(RECORDS SUPPLIED Opens)

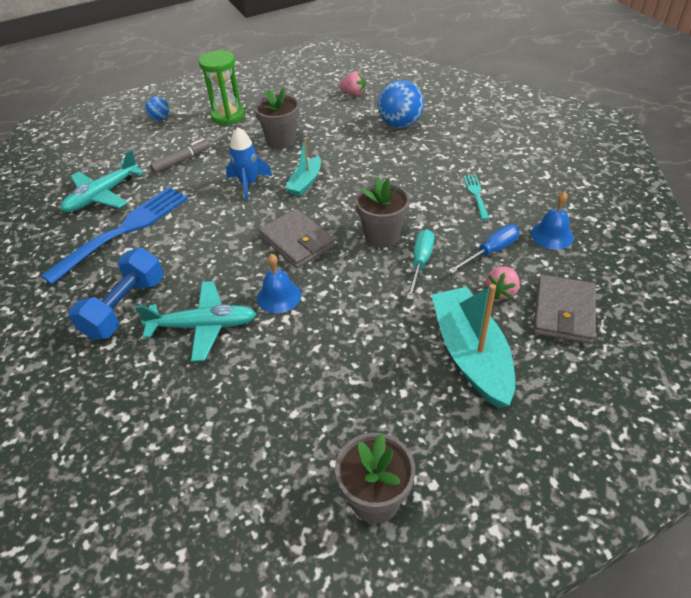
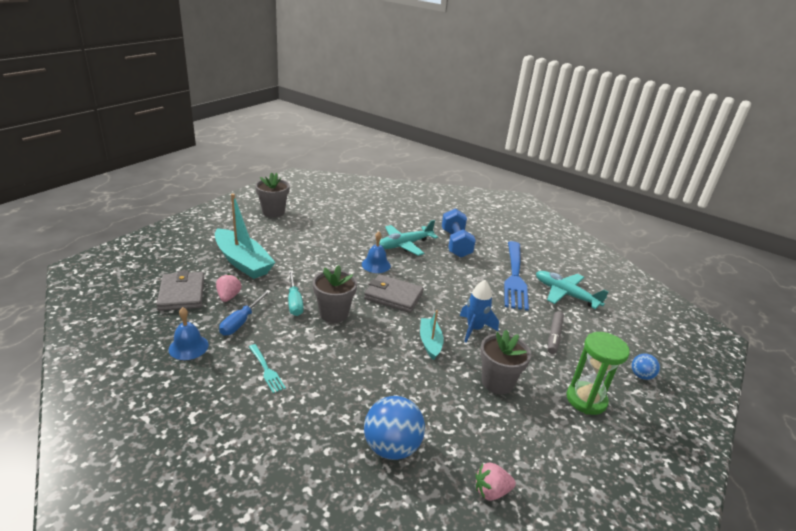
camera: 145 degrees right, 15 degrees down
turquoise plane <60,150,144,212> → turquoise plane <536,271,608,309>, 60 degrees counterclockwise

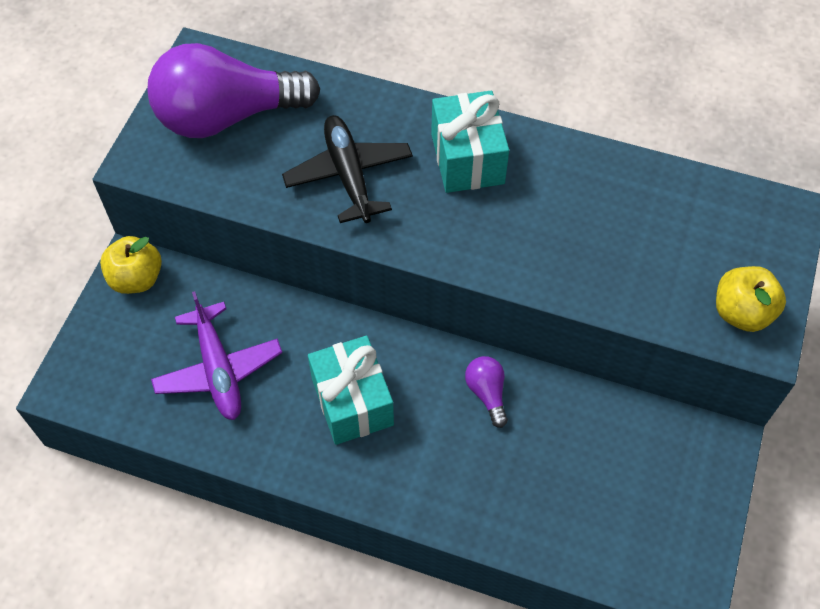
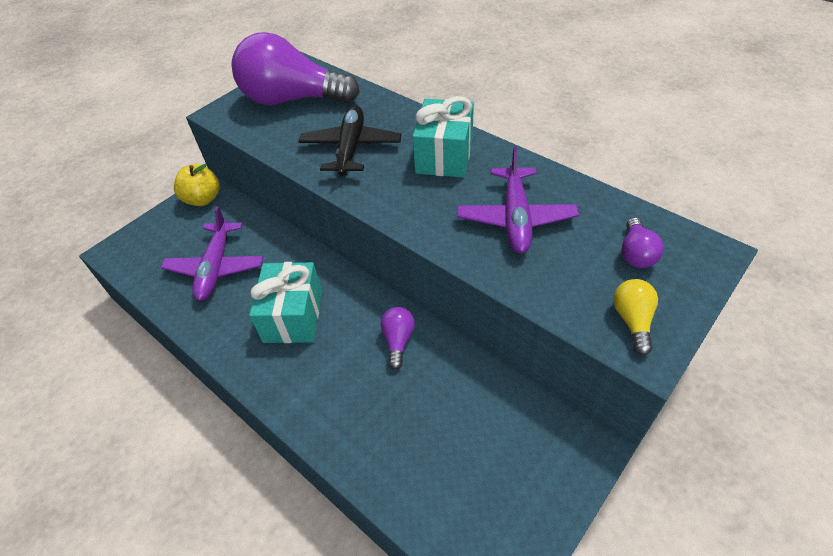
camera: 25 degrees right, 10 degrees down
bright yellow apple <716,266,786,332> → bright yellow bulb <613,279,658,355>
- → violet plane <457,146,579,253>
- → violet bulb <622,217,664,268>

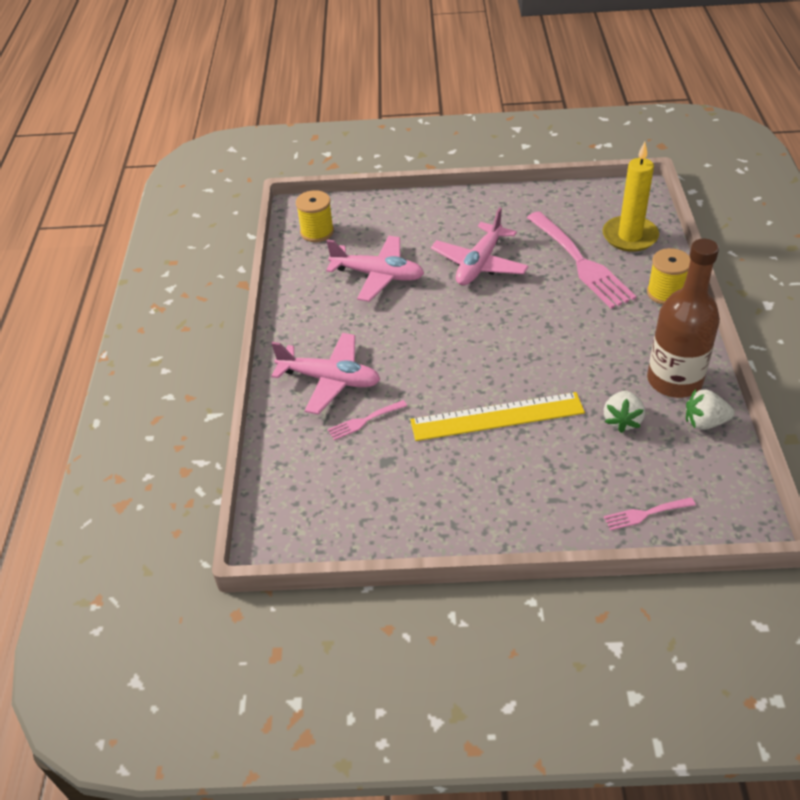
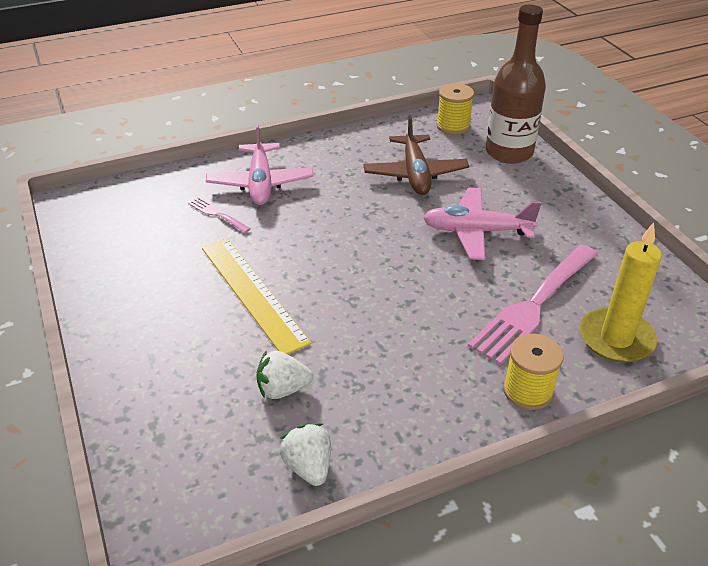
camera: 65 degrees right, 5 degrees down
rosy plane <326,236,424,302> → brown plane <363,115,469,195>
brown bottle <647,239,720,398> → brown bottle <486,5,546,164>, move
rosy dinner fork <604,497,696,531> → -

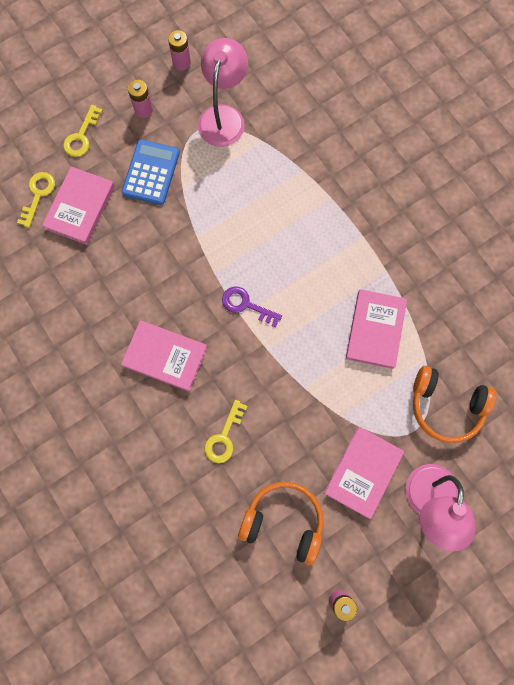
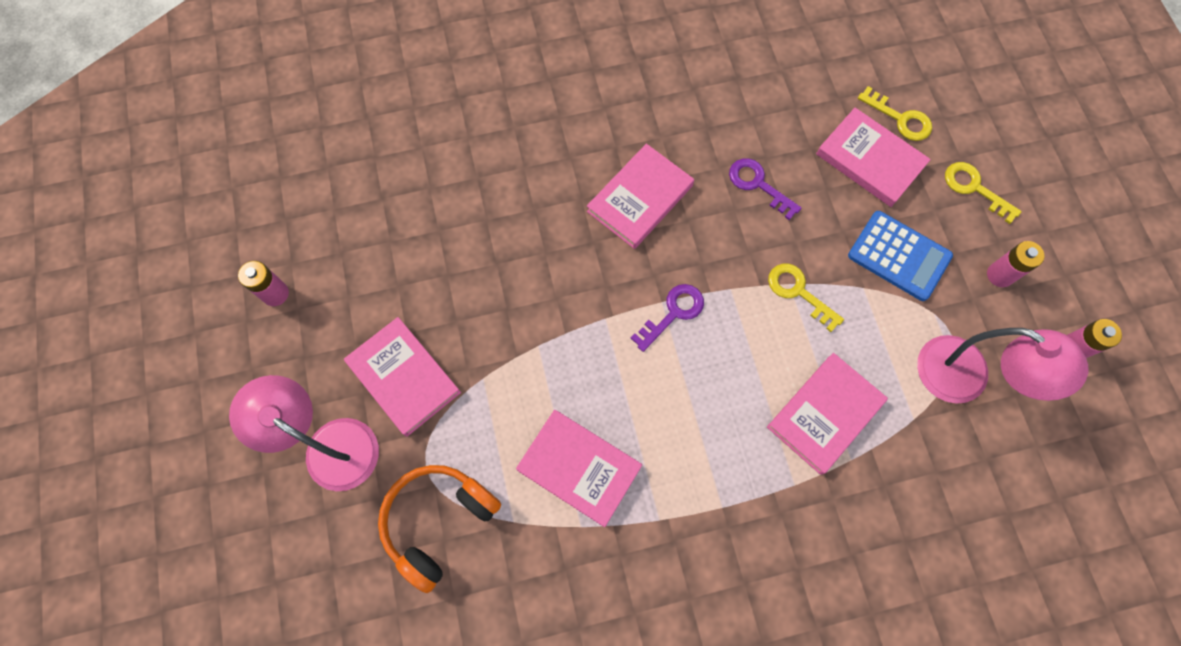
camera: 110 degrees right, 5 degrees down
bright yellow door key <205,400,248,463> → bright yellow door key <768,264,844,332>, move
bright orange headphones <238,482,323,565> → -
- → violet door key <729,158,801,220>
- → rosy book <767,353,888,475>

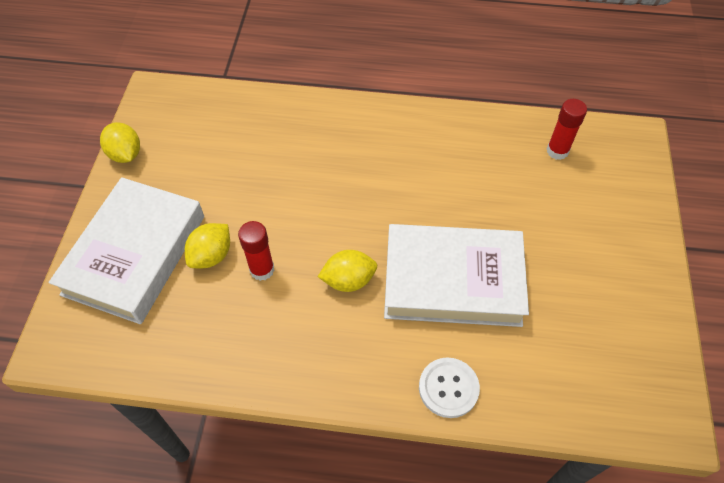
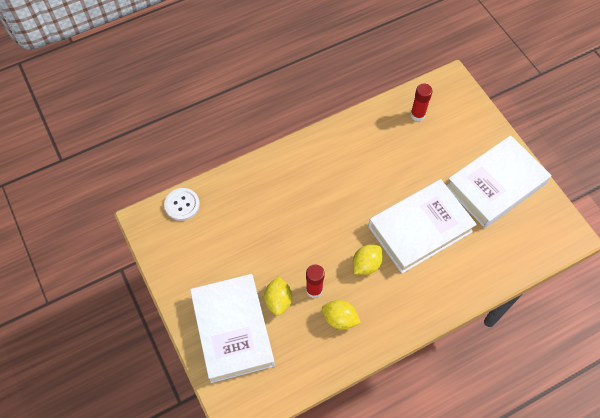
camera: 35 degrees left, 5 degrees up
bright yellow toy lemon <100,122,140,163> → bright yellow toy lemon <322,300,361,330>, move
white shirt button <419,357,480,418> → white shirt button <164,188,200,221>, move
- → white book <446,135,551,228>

(RECORDS SUPPLIED Closes)

> WHAT YOU NEED TO DO:
The job here is to find each line above with the word "brown" and copy it.

> WRITTEN ANSWER:
rosy plane <326,236,424,302> → brown plane <363,115,469,195>
brown bottle <647,239,720,398> → brown bottle <486,5,546,164>, move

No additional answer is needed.